Spatial object tracking data:
--- --- ---
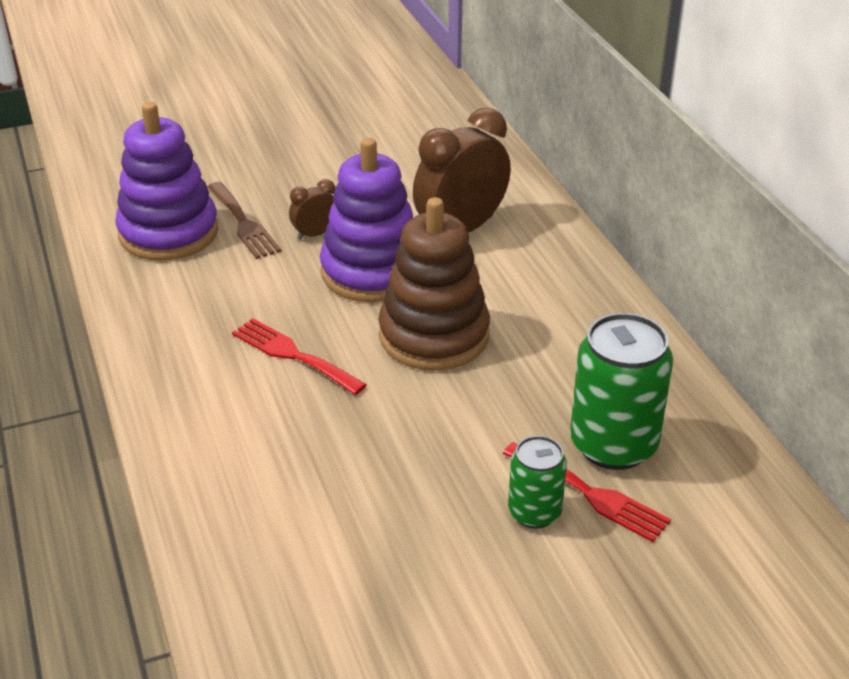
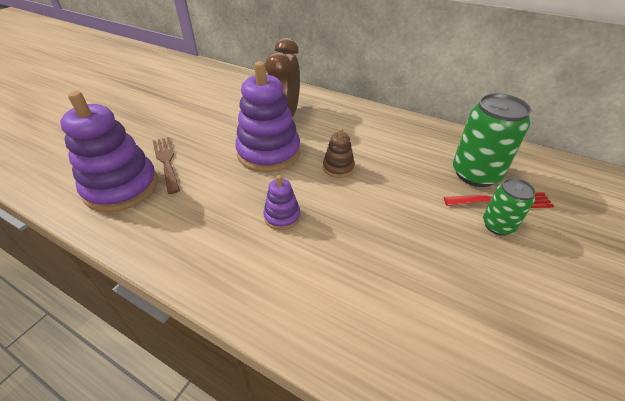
camera: 40 degrees left, 5 degrees up
(244, 223) = (166, 161): brown fork -> brown fork turned 135 degrees counterclockwise
(293, 355) = (282, 216): red fork -> purple stacking toy
(315, 234) = (215, 149): brown clock -> none
(434, 336) = (338, 168): brown stacking toy -> brown stacking toy, size x0.48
--- --- ---
● TASK INSTRUCTIONS
Copy each line, exactly, that falls between the line containing "(244, 223) = (166, 161): brown" and the end of the entries, both included.

● RESPONSE AREA
(244, 223) = (166, 161): brown fork -> brown fork turned 135 degrees counterclockwise
(293, 355) = (282, 216): red fork -> purple stacking toy
(315, 234) = (215, 149): brown clock -> none
(434, 336) = (338, 168): brown stacking toy -> brown stacking toy, size x0.48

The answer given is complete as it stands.